(Records from a dataset)
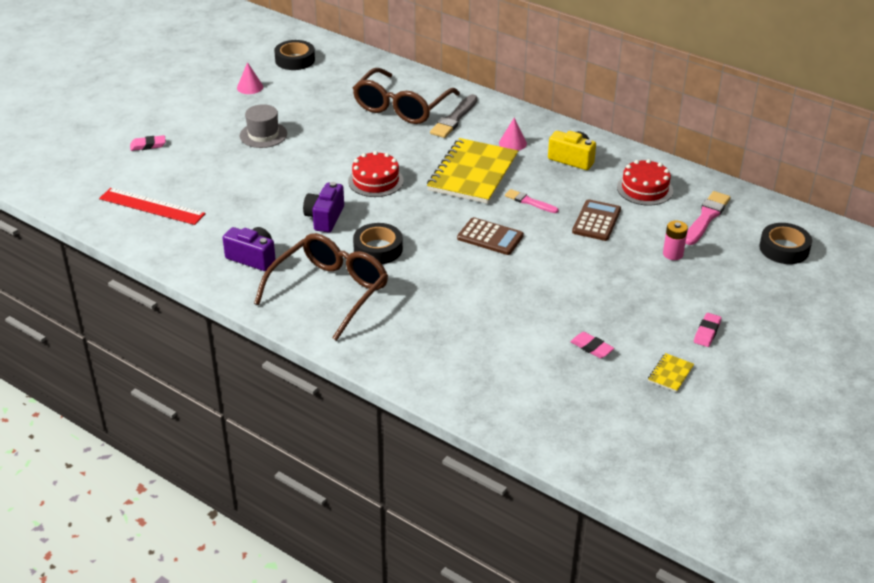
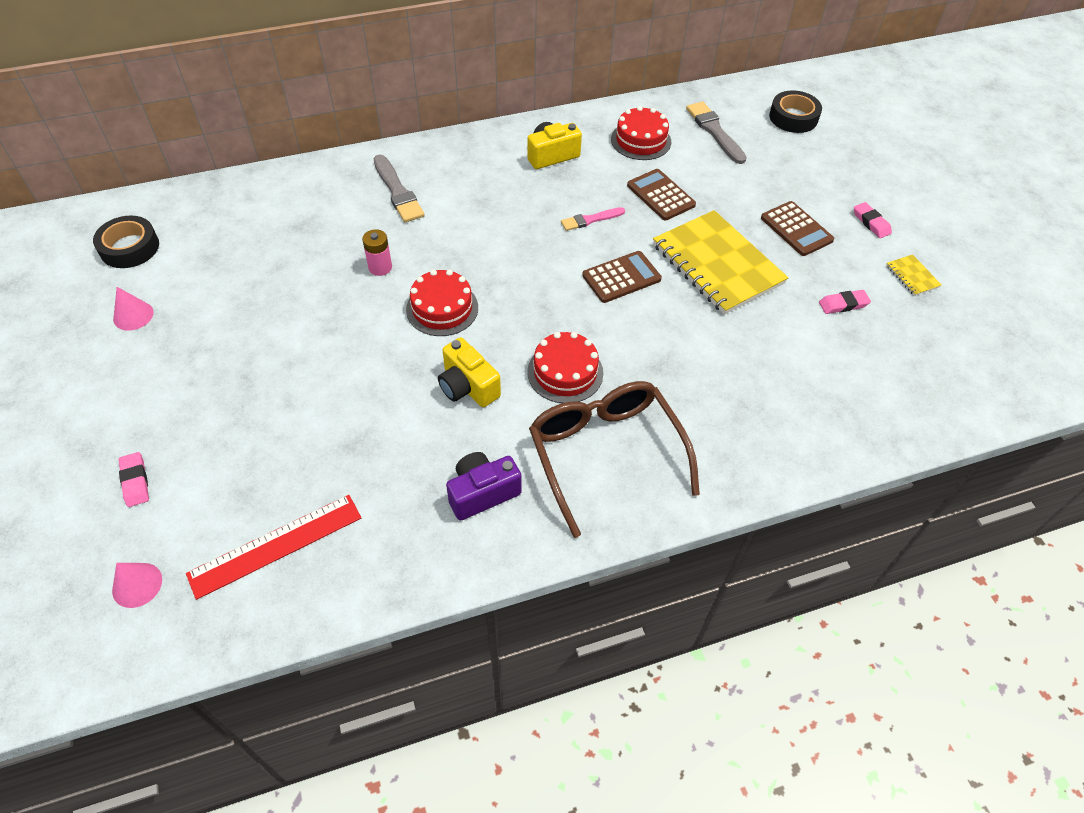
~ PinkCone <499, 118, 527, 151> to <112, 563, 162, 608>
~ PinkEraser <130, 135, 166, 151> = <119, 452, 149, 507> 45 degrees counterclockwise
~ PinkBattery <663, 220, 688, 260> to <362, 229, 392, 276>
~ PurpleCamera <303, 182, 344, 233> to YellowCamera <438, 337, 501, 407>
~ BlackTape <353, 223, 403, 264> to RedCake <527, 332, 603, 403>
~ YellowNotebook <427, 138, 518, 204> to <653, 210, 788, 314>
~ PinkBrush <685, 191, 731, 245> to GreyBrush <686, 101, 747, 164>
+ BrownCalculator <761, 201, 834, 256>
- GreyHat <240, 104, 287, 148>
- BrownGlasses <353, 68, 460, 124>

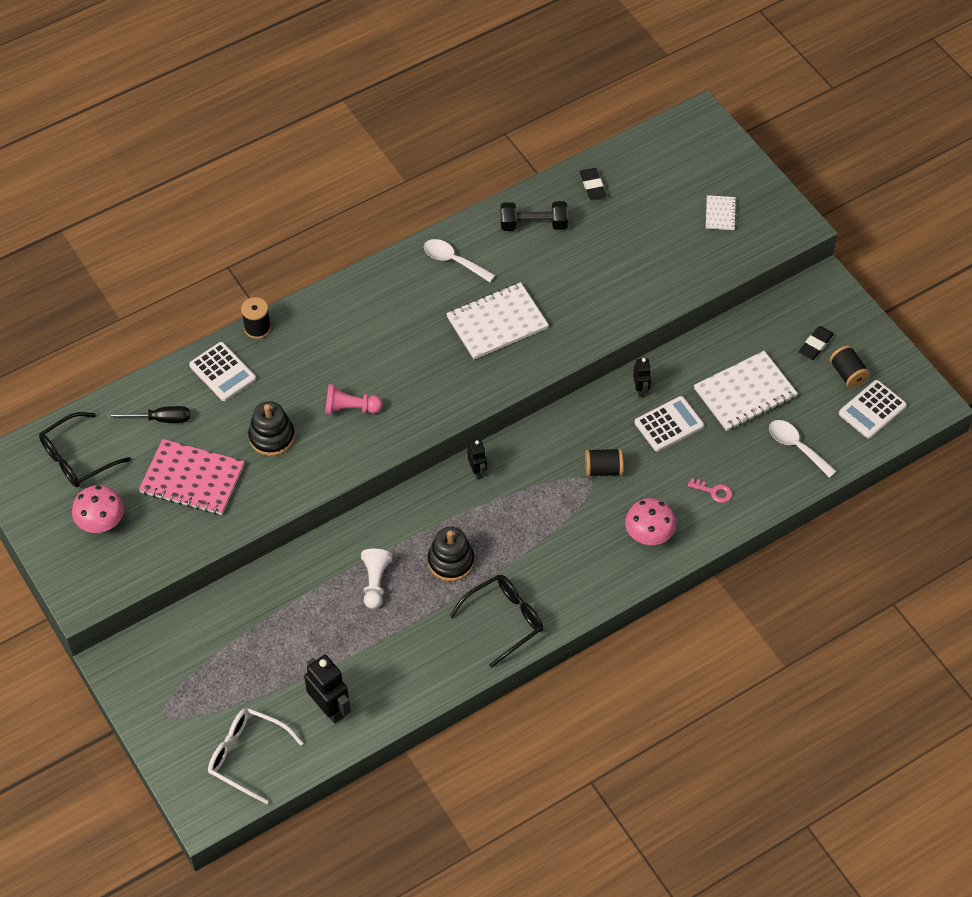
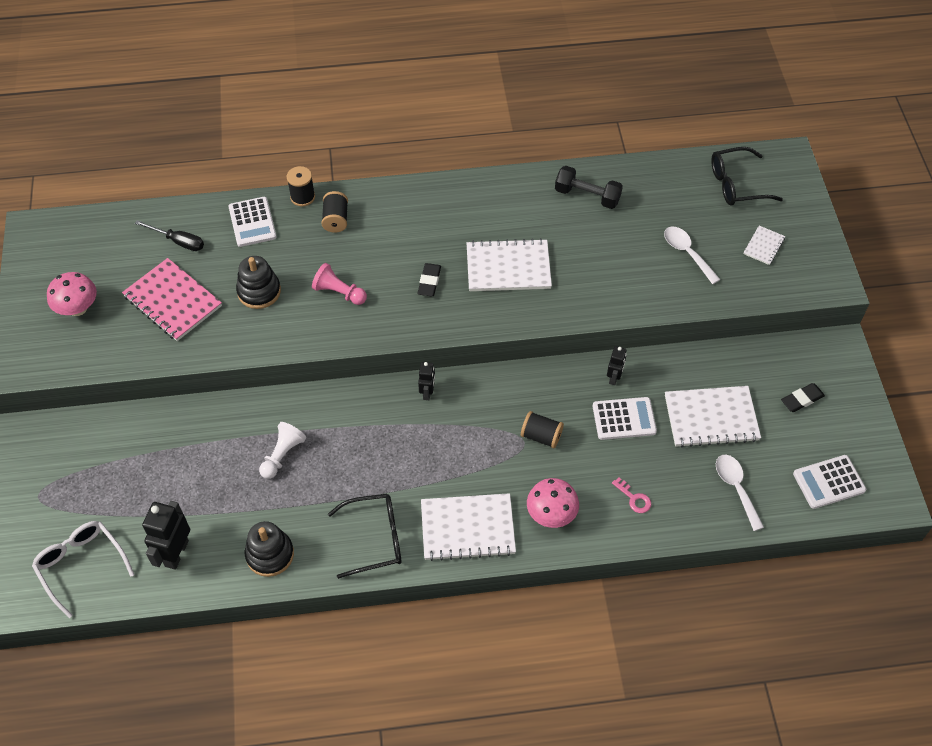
~ BlackRobot <304, 655, 351, 724> = <142, 501, 190, 570> 150 degrees counterclockwise
~ BlackStackingToy <428, 527, 474, 581> to <245, 521, 294, 577>
~ BlackSpool <830, 345, 870, 388> to <321, 191, 348, 233>
~ BlackEraser <580, 168, 606, 200> to <417, 263, 441, 297>
+ WhiteNotebook <421, 493, 516, 561>
~ WhiteSpoon <424, 239, 495, 282> to <664, 227, 721, 284>
~ BlackGlasses <39, 412, 131, 487> to <711, 147, 783, 206>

### Task objective
Please repeat every record exactly, leaving the pictures out.

### Exercise answer
~ PinkCone <499, 118, 527, 151> to <112, 563, 162, 608>
~ PinkEraser <130, 135, 166, 151> = <119, 452, 149, 507> 45 degrees counterclockwise
~ PinkBattery <663, 220, 688, 260> to <362, 229, 392, 276>
~ PurpleCamera <303, 182, 344, 233> to YellowCamera <438, 337, 501, 407>
~ BlackTape <353, 223, 403, 264> to RedCake <527, 332, 603, 403>
~ YellowNotebook <427, 138, 518, 204> to <653, 210, 788, 314>
~ PinkBrush <685, 191, 731, 245> to GreyBrush <686, 101, 747, 164>
+ BrownCalculator <761, 201, 834, 256>
- GreyHat <240, 104, 287, 148>
- BrownGlasses <353, 68, 460, 124>

~ BlackRobot <304, 655, 351, 724> = <142, 501, 190, 570> 150 degrees counterclockwise
~ BlackStackingToy <428, 527, 474, 581> to <245, 521, 294, 577>
~ BlackSpool <830, 345, 870, 388> to <321, 191, 348, 233>
~ BlackEraser <580, 168, 606, 200> to <417, 263, 441, 297>
+ WhiteNotebook <421, 493, 516, 561>
~ WhiteSpoon <424, 239, 495, 282> to <664, 227, 721, 284>
~ BlackGlasses <39, 412, 131, 487> to <711, 147, 783, 206>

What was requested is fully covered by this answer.